» Job: Reproduce every line of the listing below word for word, leaving out the pictures.

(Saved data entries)
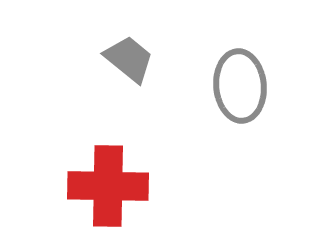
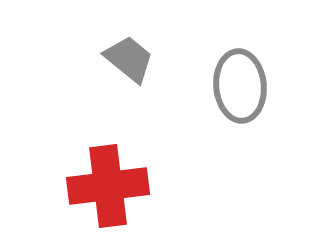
red cross: rotated 8 degrees counterclockwise
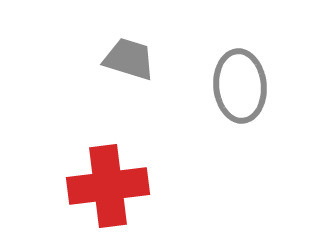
gray trapezoid: rotated 22 degrees counterclockwise
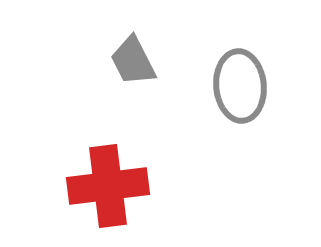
gray trapezoid: moved 4 px right, 2 px down; rotated 134 degrees counterclockwise
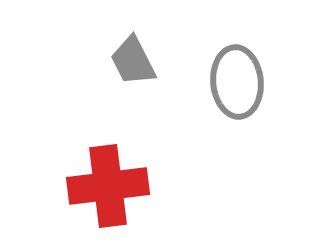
gray ellipse: moved 3 px left, 4 px up
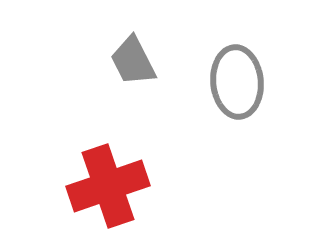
red cross: rotated 12 degrees counterclockwise
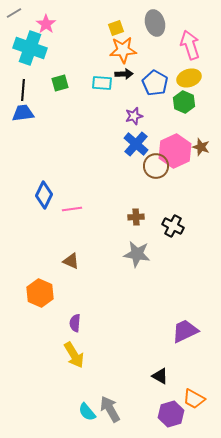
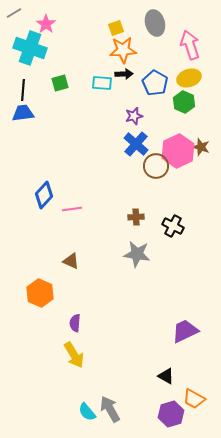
pink hexagon: moved 3 px right
blue diamond: rotated 16 degrees clockwise
black triangle: moved 6 px right
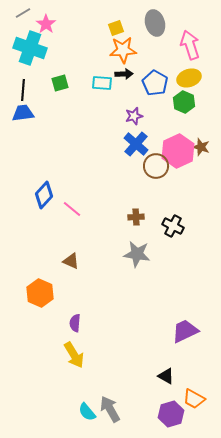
gray line: moved 9 px right
pink line: rotated 48 degrees clockwise
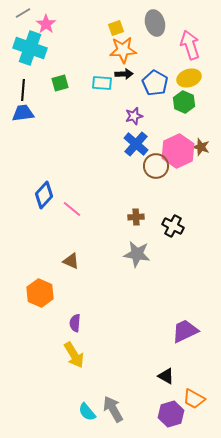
gray arrow: moved 3 px right
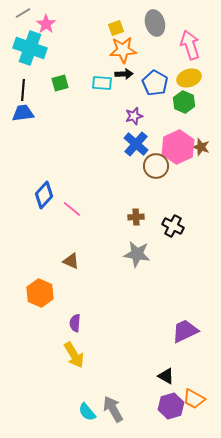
pink hexagon: moved 4 px up
purple hexagon: moved 8 px up
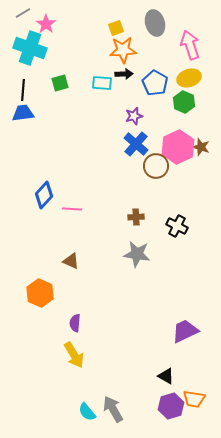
pink line: rotated 36 degrees counterclockwise
black cross: moved 4 px right
orange trapezoid: rotated 20 degrees counterclockwise
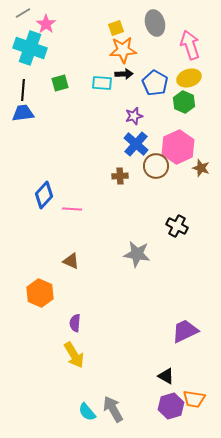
brown star: moved 21 px down
brown cross: moved 16 px left, 41 px up
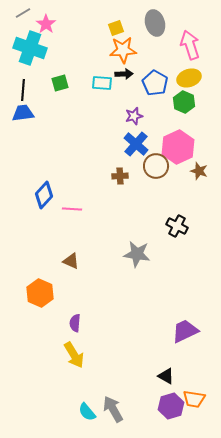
brown star: moved 2 px left, 3 px down
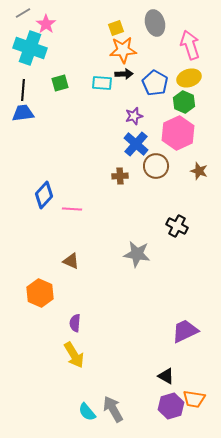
pink hexagon: moved 14 px up
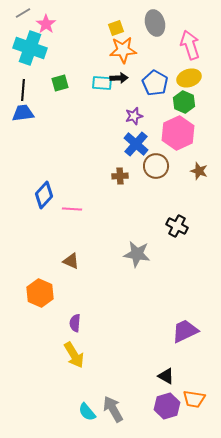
black arrow: moved 5 px left, 4 px down
purple hexagon: moved 4 px left
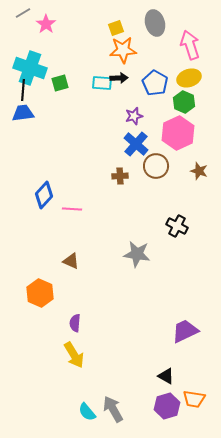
cyan cross: moved 20 px down
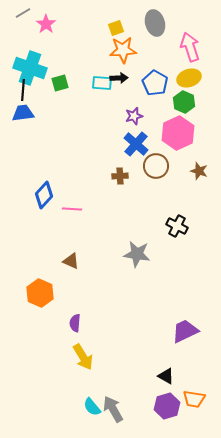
pink arrow: moved 2 px down
yellow arrow: moved 9 px right, 2 px down
cyan semicircle: moved 5 px right, 5 px up
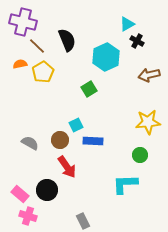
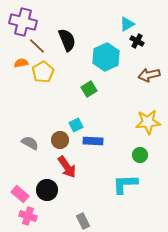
orange semicircle: moved 1 px right, 1 px up
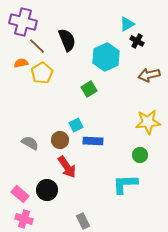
yellow pentagon: moved 1 px left, 1 px down
pink cross: moved 4 px left, 3 px down
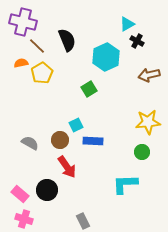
green circle: moved 2 px right, 3 px up
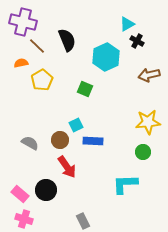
yellow pentagon: moved 7 px down
green square: moved 4 px left; rotated 35 degrees counterclockwise
green circle: moved 1 px right
black circle: moved 1 px left
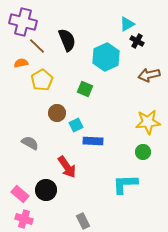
brown circle: moved 3 px left, 27 px up
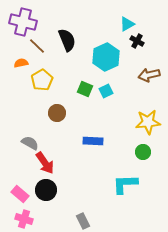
cyan square: moved 30 px right, 34 px up
red arrow: moved 22 px left, 4 px up
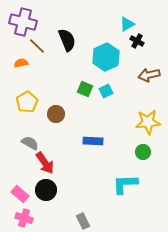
yellow pentagon: moved 15 px left, 22 px down
brown circle: moved 1 px left, 1 px down
pink cross: moved 1 px up
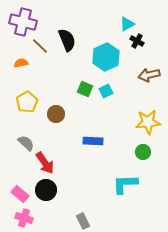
brown line: moved 3 px right
gray semicircle: moved 4 px left; rotated 12 degrees clockwise
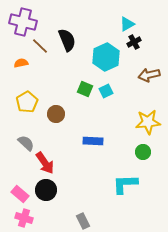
black cross: moved 3 px left, 1 px down; rotated 32 degrees clockwise
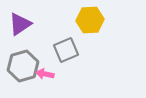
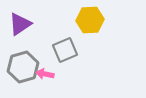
gray square: moved 1 px left
gray hexagon: moved 1 px down
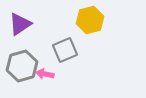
yellow hexagon: rotated 12 degrees counterclockwise
gray hexagon: moved 1 px left, 1 px up
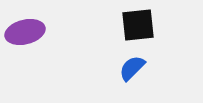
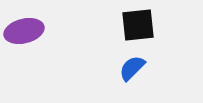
purple ellipse: moved 1 px left, 1 px up
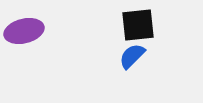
blue semicircle: moved 12 px up
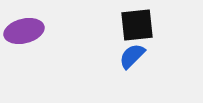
black square: moved 1 px left
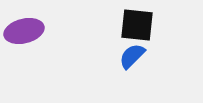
black square: rotated 12 degrees clockwise
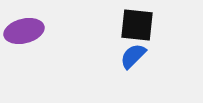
blue semicircle: moved 1 px right
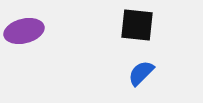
blue semicircle: moved 8 px right, 17 px down
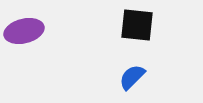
blue semicircle: moved 9 px left, 4 px down
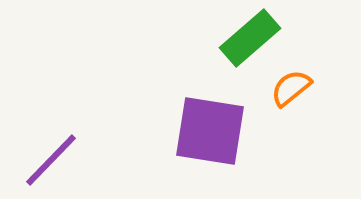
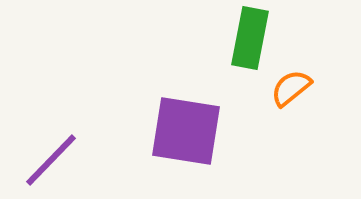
green rectangle: rotated 38 degrees counterclockwise
purple square: moved 24 px left
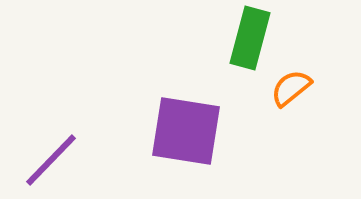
green rectangle: rotated 4 degrees clockwise
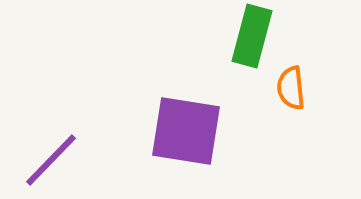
green rectangle: moved 2 px right, 2 px up
orange semicircle: rotated 57 degrees counterclockwise
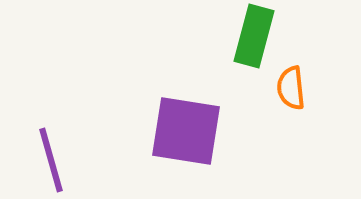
green rectangle: moved 2 px right
purple line: rotated 60 degrees counterclockwise
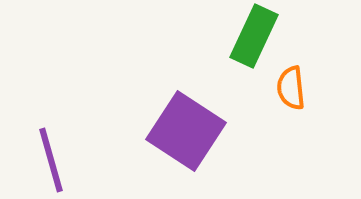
green rectangle: rotated 10 degrees clockwise
purple square: rotated 24 degrees clockwise
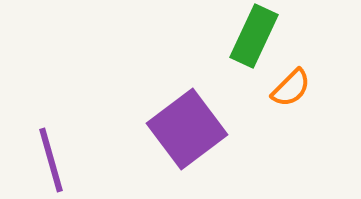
orange semicircle: rotated 129 degrees counterclockwise
purple square: moved 1 px right, 2 px up; rotated 20 degrees clockwise
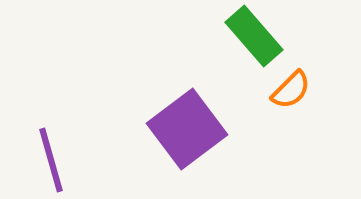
green rectangle: rotated 66 degrees counterclockwise
orange semicircle: moved 2 px down
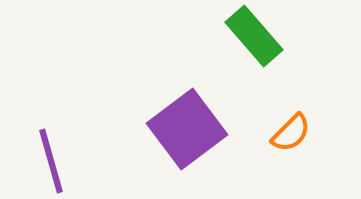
orange semicircle: moved 43 px down
purple line: moved 1 px down
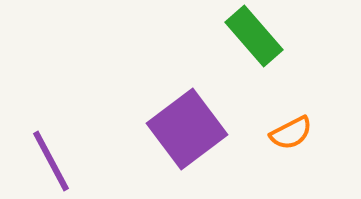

» Full response:
red cross: rotated 8 degrees counterclockwise
gray trapezoid: rotated 22 degrees counterclockwise
gray trapezoid: moved 4 px right, 2 px down; rotated 134 degrees counterclockwise
gray ellipse: moved 3 px left, 4 px up
red cross: rotated 12 degrees counterclockwise
pink hexagon: moved 3 px right
blue diamond: rotated 16 degrees clockwise
black triangle: moved 6 px right
gray line: moved 9 px right
pink line: rotated 48 degrees clockwise
gray arrow: moved 3 px right
pink hexagon: moved 4 px up
purple hexagon: moved 8 px up
pink line: rotated 36 degrees counterclockwise
black cross: moved 4 px right
orange trapezoid: rotated 20 degrees counterclockwise
brown star: moved 21 px down
brown cross: moved 16 px left, 41 px up
brown star: moved 2 px left, 3 px down
pink hexagon: moved 14 px up
black arrow: moved 5 px left, 4 px down
purple hexagon: moved 4 px left
cyan cross: moved 20 px down
pink arrow: moved 2 px down
yellow arrow: moved 9 px right, 2 px down
cyan semicircle: moved 5 px right, 5 px up
orange semicircle: moved 1 px right, 1 px up
yellow pentagon: moved 1 px left, 1 px down
pink cross: moved 4 px left, 3 px down
green circle: moved 2 px right, 3 px up
yellow pentagon: moved 7 px down
green square: moved 4 px left; rotated 35 degrees counterclockwise
green circle: moved 1 px right
black circle: moved 1 px left
brown circle: moved 3 px left, 27 px up
cyan square: moved 30 px right, 34 px up
red arrow: moved 22 px left, 4 px up
yellow pentagon: moved 15 px left, 22 px down
brown circle: moved 1 px left, 1 px down
pink cross: moved 1 px up
brown line: moved 3 px right
gray semicircle: moved 4 px left; rotated 12 degrees clockwise
black cross: moved 3 px left, 1 px down; rotated 32 degrees clockwise
gray square: moved 1 px left
gray hexagon: moved 1 px down
yellow hexagon: rotated 12 degrees counterclockwise
gray hexagon: moved 1 px left, 1 px up
purple ellipse: moved 1 px left, 1 px up
blue semicircle: moved 12 px up
black square: moved 1 px left
black square: rotated 12 degrees clockwise
blue semicircle: moved 1 px right
blue semicircle: moved 8 px right, 17 px down
blue semicircle: moved 9 px left, 4 px down
green rectangle: rotated 38 degrees counterclockwise
purple square: moved 24 px left
green rectangle: rotated 4 degrees clockwise
green rectangle: moved 2 px right, 2 px up
orange semicircle: rotated 57 degrees counterclockwise
green rectangle: moved 2 px right
purple line: rotated 60 degrees counterclockwise
green rectangle: rotated 10 degrees clockwise
purple square: rotated 24 degrees clockwise
orange semicircle: rotated 129 degrees counterclockwise
purple square: moved 1 px right, 2 px up; rotated 20 degrees clockwise
green rectangle: rotated 66 degrees counterclockwise
orange semicircle: moved 2 px down
orange semicircle: moved 43 px down
purple line: moved 1 px down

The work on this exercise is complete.